For each line of the listing below that contains the string "plus", copy the line.

**********

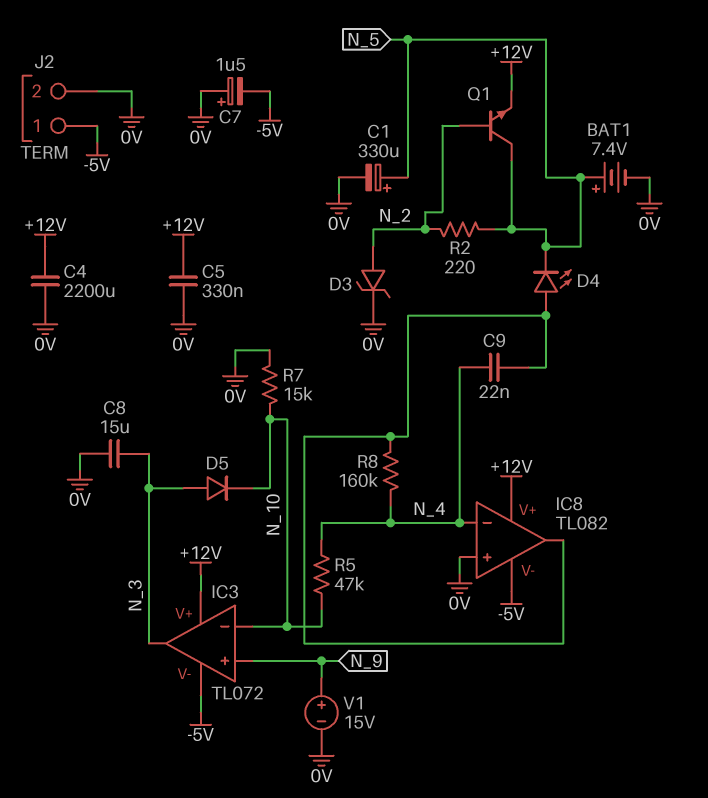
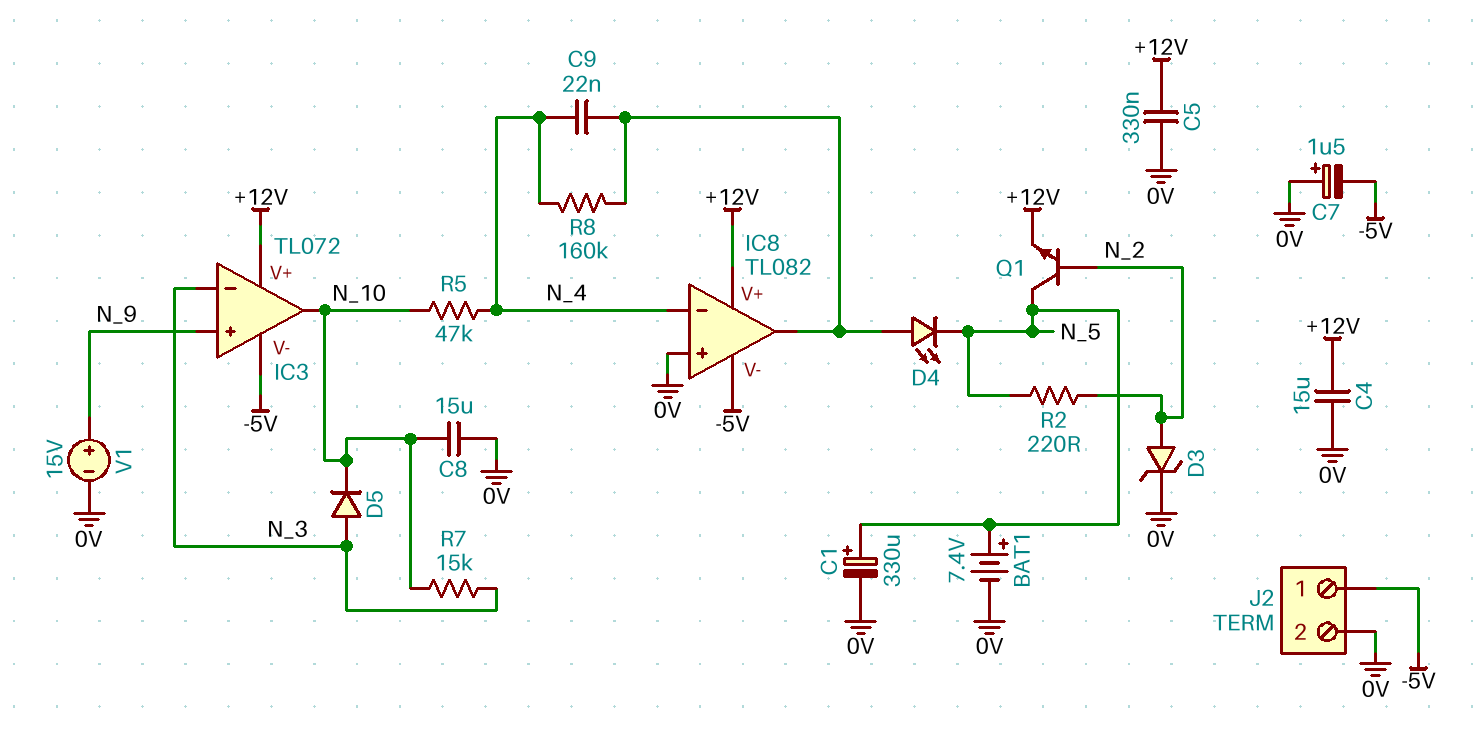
C4: 2200uF (+12V, 0V) -> 15uF (+12V, 0V)
C8: 15uF (0V, N_3) -> 15uF (0V, N_10)
IC3 pin in-: N_10 -> N_3
IC3 pin out: N_3 -> N_10
R7: 15k (0V, N_10) -> 15k (N_3, N_10)

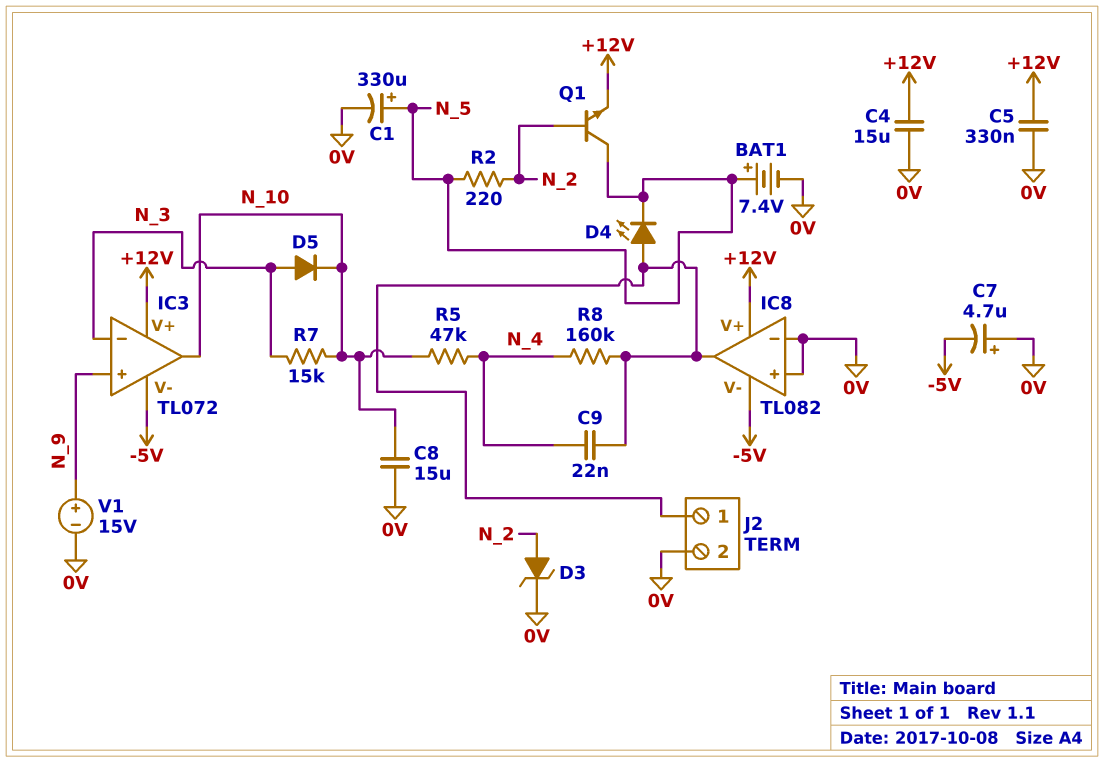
C7: 1.5uF (plus 0V, minus -5V) -> 4.7uF (plus 0V, minus -5V)
IC8 pin in-: N_4 -> 0V
J2 pin 1: -5V -> IC8/out

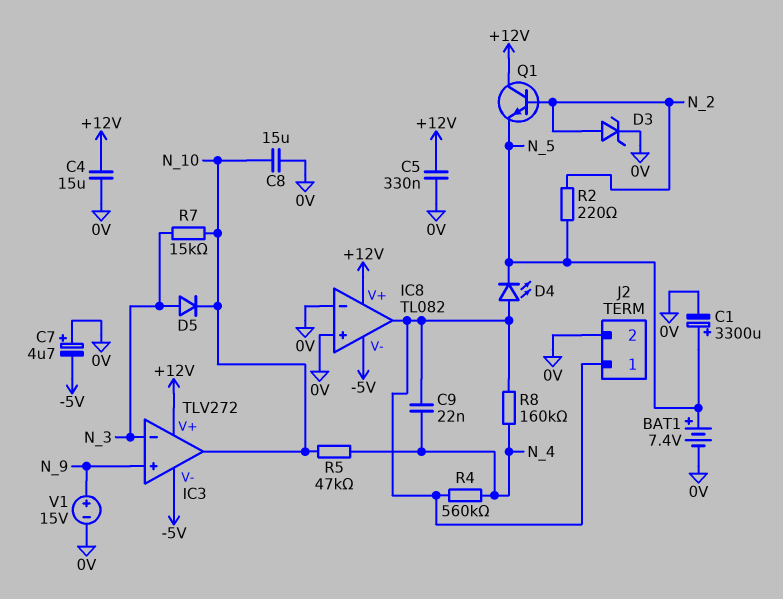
C1: 330uF (plus N_5, minus 0V) -> 3300uF (plus N_5, minus 0V)
IC3: TL072 -> TLV272
Q1: NPN (B N_2, C N_5, E +12V) -> NPN (B N_2, C +12V, E N_5)
R4: none -> 560k (IC8/out, N_4)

**********

**OUTPUT:**
C7: 1.5uF (plus 0V, minus -5V) -> 4.7uF (plus 0V, minus -5V)
C1: 330uF (plus N_5, minus 0V) -> 3300uF (plus N_5, minus 0V)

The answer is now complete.